• _PROBLEM REQUIREMENTS_
A faithful copy of the entries, without any pictures, is what is needed here.

• _AVAILABLE DATA_
========================================
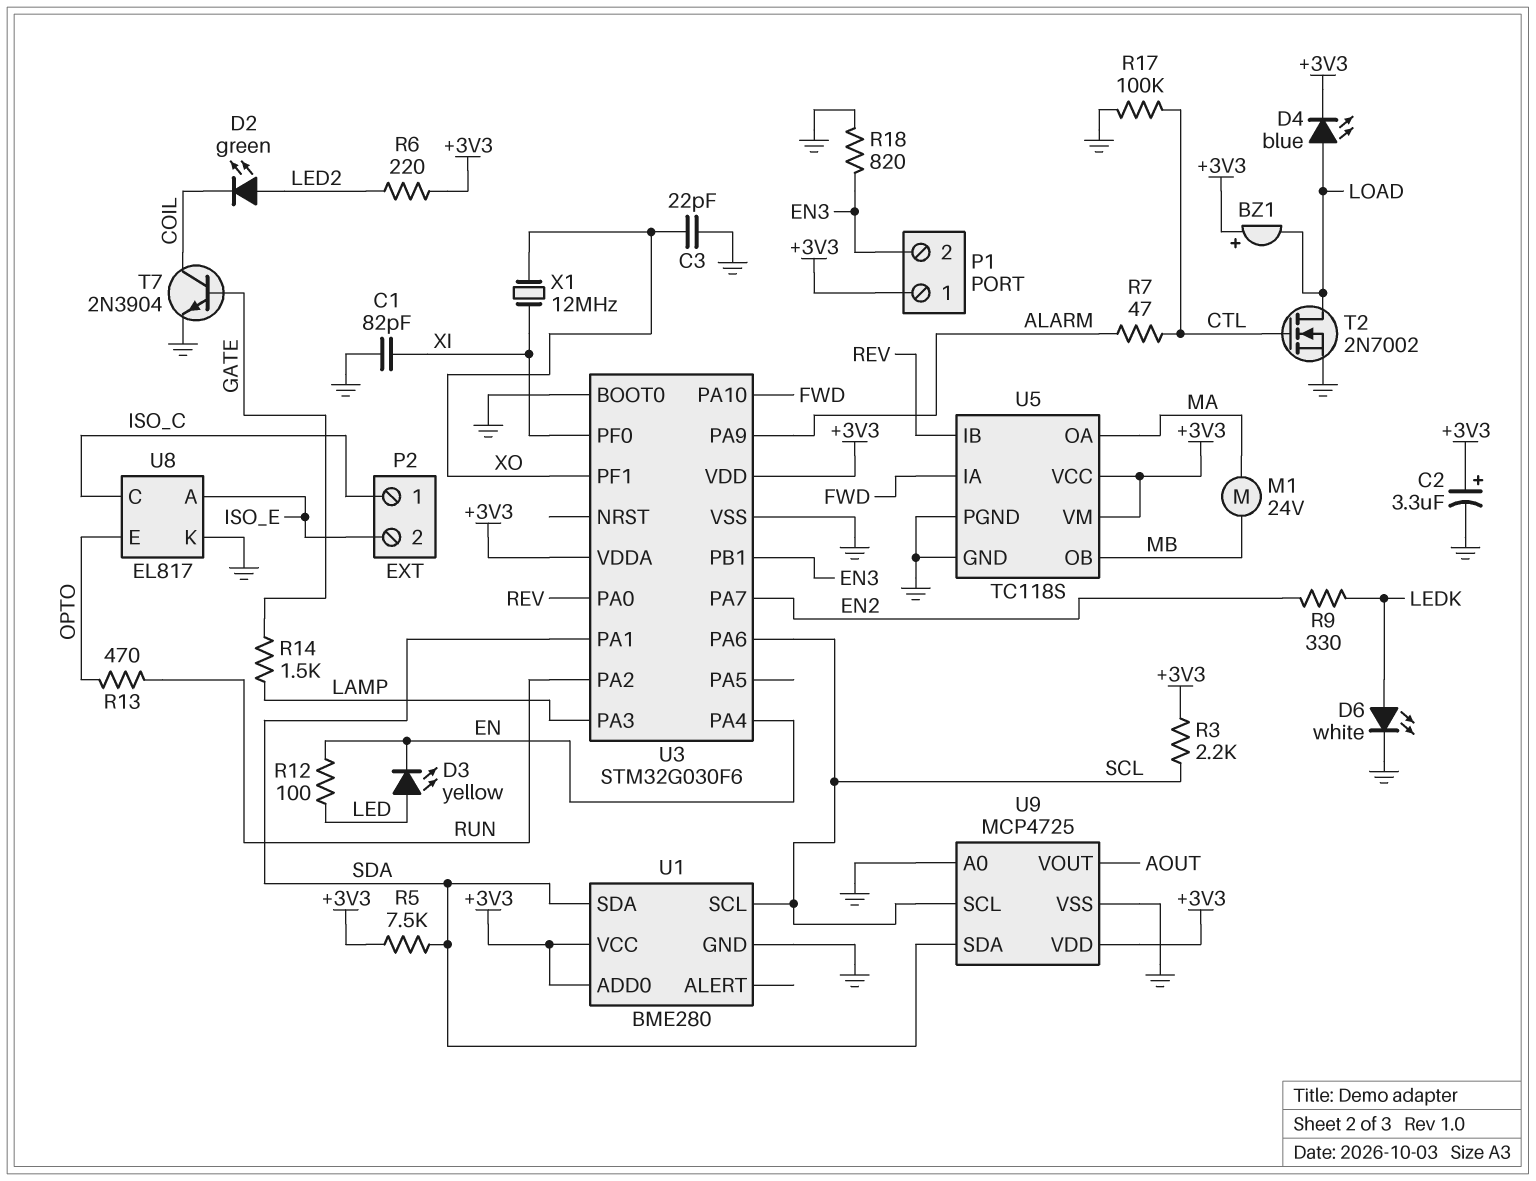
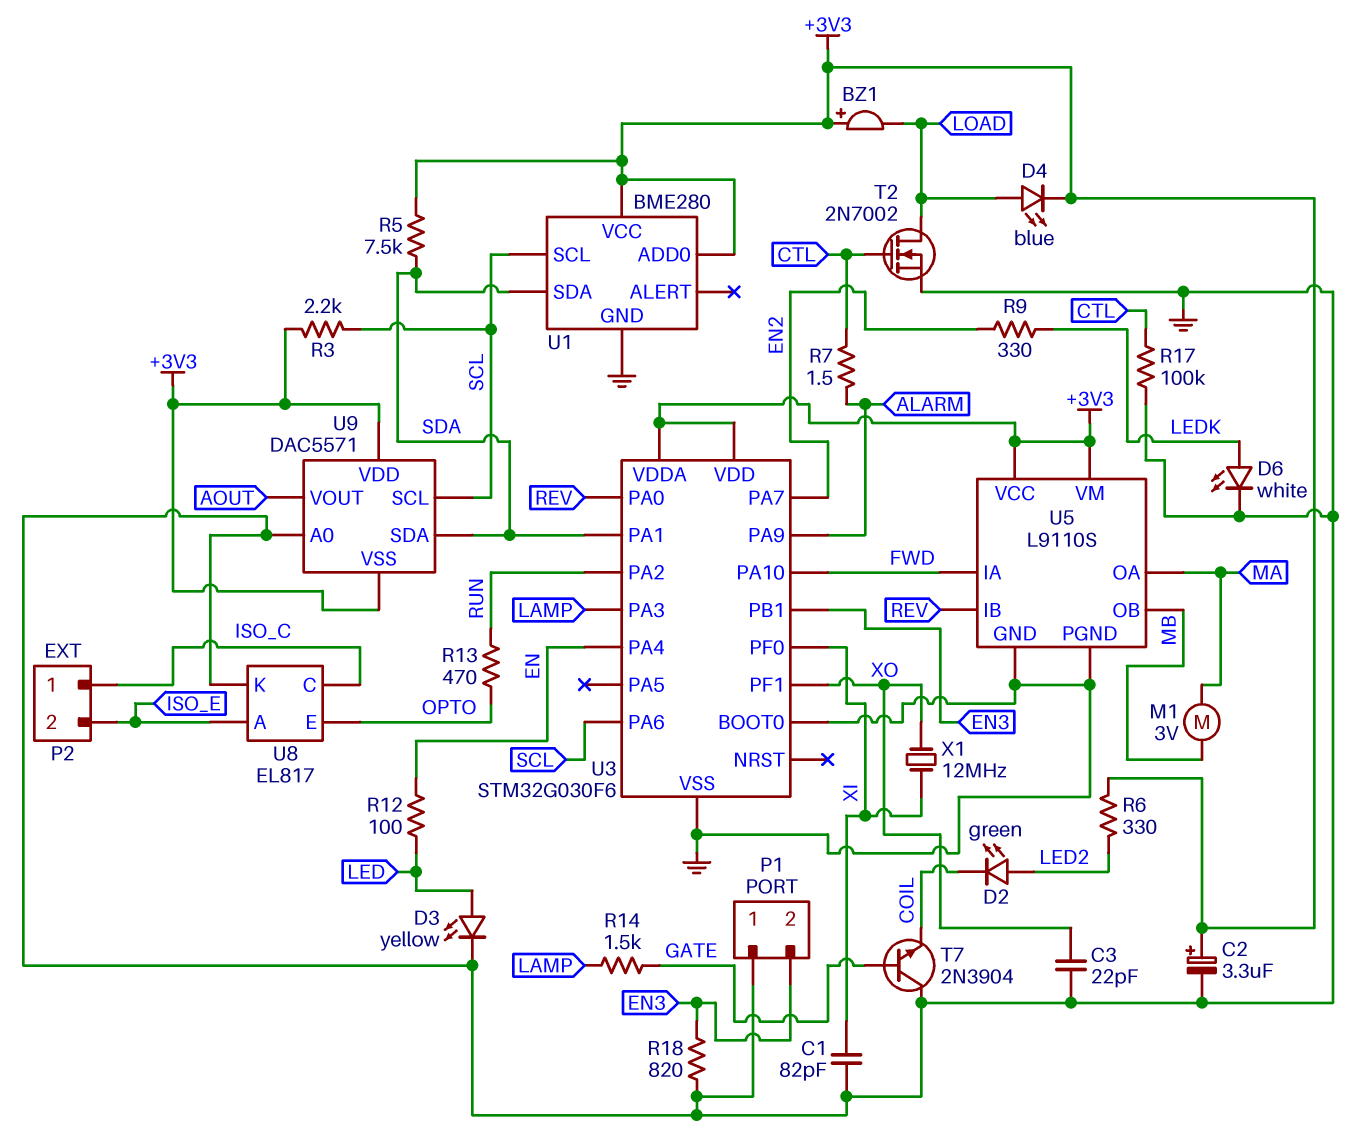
D3: LED yellow (A LED, K EN) -> LED yellow (A LED, K GND)
M1: motor 24V (MA, MB) -> motor 3V (MA, MB)
P1 pin 1: +3V3 -> GND
R6: 220 (+3V3, LED2) -> 330 (+3V3, LED2)
R7: 47 (ALARM, CTL) -> 1.5 (ALARM, CTL)
T7: NPN 2N3904 (B GATE, C COIL, E GND) -> NPN 2N3904 (B GATE, C GND, E COIL)
U5: TC118S -> L9110S
U9: MCP4725 -> DAC5571
U9 pin VSS: GND -> +3V3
========================================
• _YOUR RESPONSE_
D3: LED yellow (A LED, K EN) -> LED yellow (A LED, K GND)
M1: motor 24V (MA, MB) -> motor 3V (MA, MB)
P1 pin 1: +3V3 -> GND
R6: 220 (+3V3, LED2) -> 330 (+3V3, LED2)
R7: 47 (ALARM, CTL) -> 1.5 (ALARM, CTL)
T7: NPN 2N3904 (B GATE, C COIL, E GND) -> NPN 2N3904 (B GATE, C GND, E COIL)
U5: TC118S -> L9110S
U9: MCP4725 -> DAC5571
U9 pin VSS: GND -> +3V3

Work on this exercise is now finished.